About this exercise:
Could you copy every entry exactly, with nothing changed?
[Opening Entries shown section]
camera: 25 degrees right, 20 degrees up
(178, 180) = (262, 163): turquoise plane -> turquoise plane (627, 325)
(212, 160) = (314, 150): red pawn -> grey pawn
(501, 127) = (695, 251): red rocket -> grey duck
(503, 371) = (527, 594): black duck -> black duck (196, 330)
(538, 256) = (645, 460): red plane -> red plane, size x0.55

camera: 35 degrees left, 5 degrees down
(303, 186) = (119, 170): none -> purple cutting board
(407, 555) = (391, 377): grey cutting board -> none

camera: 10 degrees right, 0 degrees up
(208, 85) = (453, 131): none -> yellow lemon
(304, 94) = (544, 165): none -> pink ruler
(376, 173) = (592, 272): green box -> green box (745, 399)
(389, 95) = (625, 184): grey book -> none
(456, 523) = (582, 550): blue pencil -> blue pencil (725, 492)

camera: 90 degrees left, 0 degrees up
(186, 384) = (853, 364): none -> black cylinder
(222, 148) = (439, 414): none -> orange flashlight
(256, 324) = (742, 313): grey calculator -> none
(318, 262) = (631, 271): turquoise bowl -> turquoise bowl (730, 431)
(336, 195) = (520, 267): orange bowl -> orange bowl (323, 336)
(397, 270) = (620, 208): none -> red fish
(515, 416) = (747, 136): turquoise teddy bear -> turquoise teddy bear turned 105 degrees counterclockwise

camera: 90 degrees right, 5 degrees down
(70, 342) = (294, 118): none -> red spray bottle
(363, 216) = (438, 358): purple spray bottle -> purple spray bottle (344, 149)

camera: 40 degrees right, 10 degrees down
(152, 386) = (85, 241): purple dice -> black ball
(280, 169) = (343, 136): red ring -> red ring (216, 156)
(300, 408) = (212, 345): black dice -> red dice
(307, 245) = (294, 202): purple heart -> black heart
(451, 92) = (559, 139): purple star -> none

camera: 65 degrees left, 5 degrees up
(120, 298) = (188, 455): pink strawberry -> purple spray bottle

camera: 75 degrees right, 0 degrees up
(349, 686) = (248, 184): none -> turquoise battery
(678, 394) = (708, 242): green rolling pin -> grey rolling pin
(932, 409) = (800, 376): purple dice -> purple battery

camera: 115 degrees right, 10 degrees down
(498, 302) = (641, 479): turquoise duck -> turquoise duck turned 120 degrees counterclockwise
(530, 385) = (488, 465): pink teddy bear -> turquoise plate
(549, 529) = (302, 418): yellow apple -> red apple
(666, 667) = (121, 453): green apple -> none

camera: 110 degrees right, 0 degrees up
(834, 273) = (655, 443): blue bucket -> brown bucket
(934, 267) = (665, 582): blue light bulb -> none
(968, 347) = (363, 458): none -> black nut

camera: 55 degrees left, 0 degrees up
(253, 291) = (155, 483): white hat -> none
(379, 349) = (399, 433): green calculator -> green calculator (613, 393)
[Closing Entries shown section]
Output for this exercise:
camera: 25 degrees right, 20 degrees up
(178, 180) = (262, 163): turquoise plane -> turquoise plane (627, 325)
(212, 160) = (314, 150): red pawn -> grey pawn
(501, 127) = (695, 251): red rocket -> grey duck
(503, 371) = (527, 594): black duck -> black duck (196, 330)
(538, 256) = (645, 460): red plane -> red plane, size x0.55

camera: 35 degrees left, 5 degrees down
(303, 186) = (119, 170): none -> purple cutting board
(407, 555) = (391, 377): grey cutting board -> none

camera: 10 degrees right, 0 degrees up
(208, 85) = (453, 131): none -> yellow lemon
(304, 94) = (544, 165): none -> pink ruler
(376, 173) = (592, 272): green box -> green box (745, 399)
(389, 95) = (625, 184): grey book -> none
(456, 523) = (582, 550): blue pencil -> blue pencil (725, 492)

camera: 90 degrees left, 0 degrees up
(186, 384) = (853, 364): none -> black cylinder
(222, 148) = (439, 414): none -> orange flashlight
(256, 324) = (742, 313): grey calculator -> none
(318, 262) = (631, 271): turquoise bowl -> turquoise bowl (730, 431)
(336, 195) = (520, 267): orange bowl -> orange bowl (323, 336)
(397, 270) = (620, 208): none -> red fish
(515, 416) = (747, 136): turquoise teddy bear -> turquoise teddy bear turned 105 degrees counterclockwise

camera: 90 degrees right, 5 degrees down
(70, 342) = (294, 118): none -> red spray bottle
(363, 216) = (438, 358): purple spray bottle -> purple spray bottle (344, 149)

camera: 40 degrees right, 10 degrees down
(152, 386) = (85, 241): purple dice -> black ball
(280, 169) = (343, 136): red ring -> red ring (216, 156)
(300, 408) = (212, 345): black dice -> red dice
(307, 245) = (294, 202): purple heart -> black heart
(451, 92) = (559, 139): purple star -> none

camera: 65 degrees left, 5 degrees up
(120, 298) = (188, 455): pink strawberry -> purple spray bottle

camera: 75 degrees right, 0 degrees up
(349, 686) = (248, 184): none -> turquoise battery
(678, 394) = (708, 242): green rolling pin -> grey rolling pin
(932, 409) = (800, 376): purple dice -> purple battery

camera: 115 degrees right, 10 degrees down
(498, 302) = (641, 479): turquoise duck -> turquoise duck turned 120 degrees counterclockwise
(530, 385) = (488, 465): pink teddy bear -> turquoise plate
(549, 529) = (302, 418): yellow apple -> red apple
(666, 667) = (121, 453): green apple -> none

camera: 110 degrees right, 0 degrees up
(834, 273) = (655, 443): blue bucket -> brown bucket
(934, 267) = (665, 582): blue light bulb -> none
(968, 347) = (363, 458): none -> black nut

camera: 55 degrees left, 0 degrees up
(253, 291) = (155, 483): white hat -> none
(379, 349) = (399, 433): green calculator -> green calculator (613, 393)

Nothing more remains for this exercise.